## REQUIRED WORK:
Only the lines below between the one holding "grey ball [410,65,458,113] -> none" and the one holding "pink lamp [298,317,367,392]", inclusive, are to be reproduced word for word; the pictures are to be left out.

## INFORMATION:
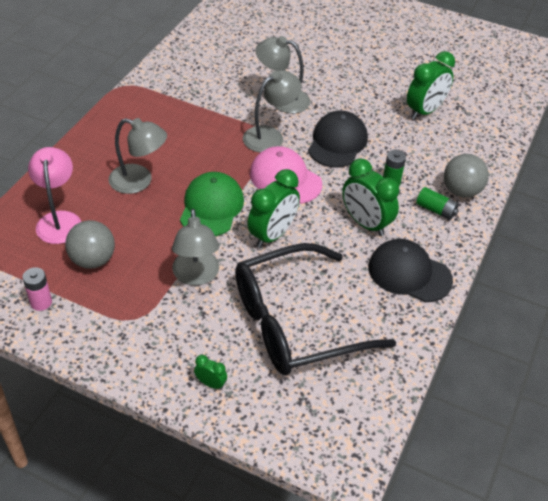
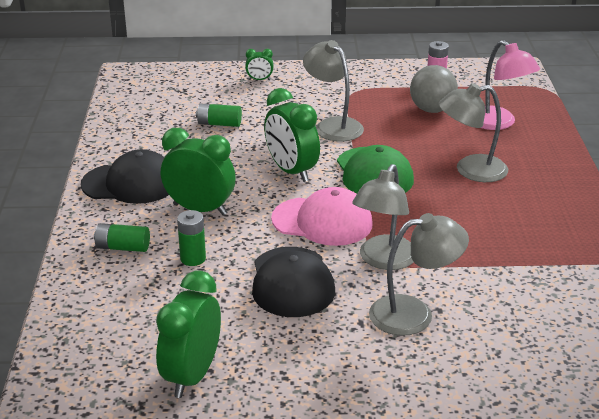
camera: 155 degrees right, 15 degrees down
black glasses [235,243,396,375] -> green battery [196,103,242,127]
green clock [247,169,300,248] -> green clock turned 45 degrees counterclockwise [264,88,320,182]
grey ball [444,154,489,198] -> none

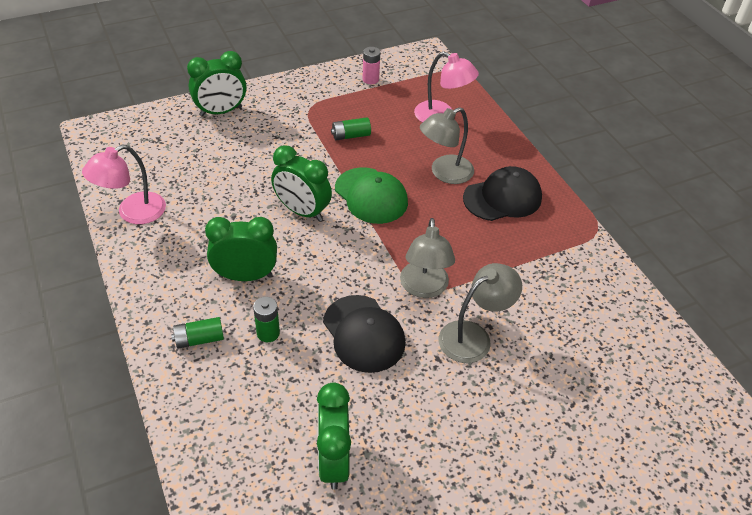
camera: 25 degrees left, 15 degrees up
black cap [81,149,169,204] -> black cap moved to [463,166,542,221]
green battery [196,103,242,127] -> green battery moved to [331,117,371,140]
green clock [245,49,274,80] -> green clock [187,51,246,117], size x2.12
pink cap [271,187,373,246] -> none
grey lamp [303,40,364,142] -> none
grey ball [410,65,458,113] -> none
none -> pink lamp [82,145,166,224]

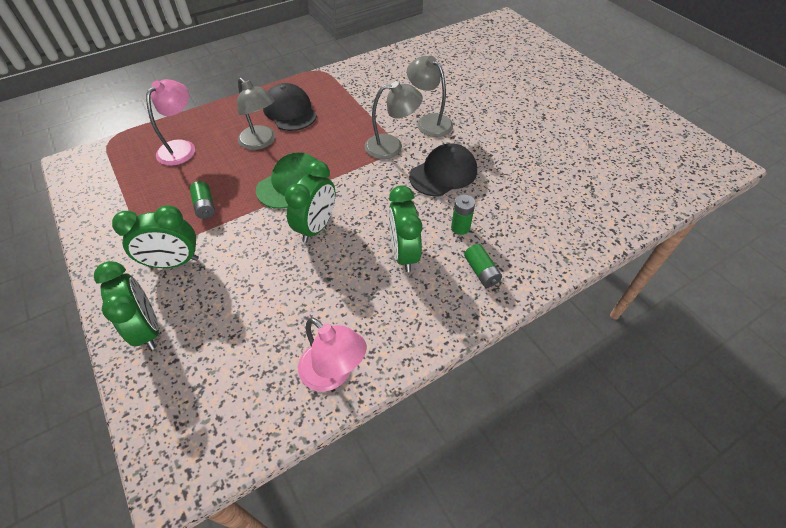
camera: 95 degrees left, 5 degrees up
green clock [317,383,351,490] -> green clock moved to [112,205,199,268]
pink battery [363,47,380,84] -> none

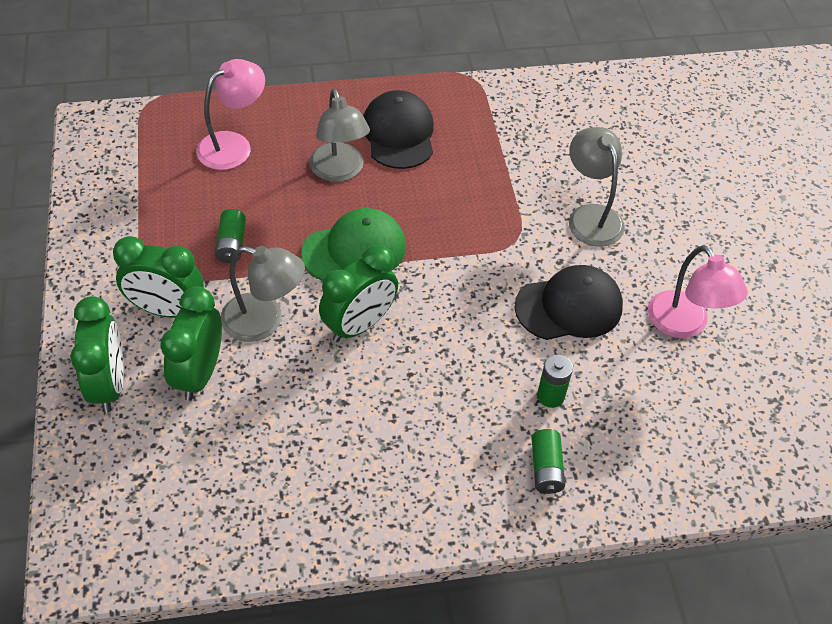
camera: 20 degrees right, 0 degrees up
pink lamp [298,317,367,392] -> pink lamp moved to [648,245,748,338]
grey lamp [365,81,423,159] -> grey lamp moved to [221,246,305,342]
green clock [388,185,422,272] -> green clock moved to [160,286,222,401]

## SOLUTION:
grey ball [410,65,458,113] -> none
none -> pink lamp [82,145,166,224]

camera: 95 degrees left, 5 degrees up
green clock [317,383,351,490] -> green clock moved to [112,205,199,268]
pink battery [363,47,380,84] -> none

camera: 20 degrees right, 0 degrees up
pink lamp [298,317,367,392] -> pink lamp moved to [648,245,748,338]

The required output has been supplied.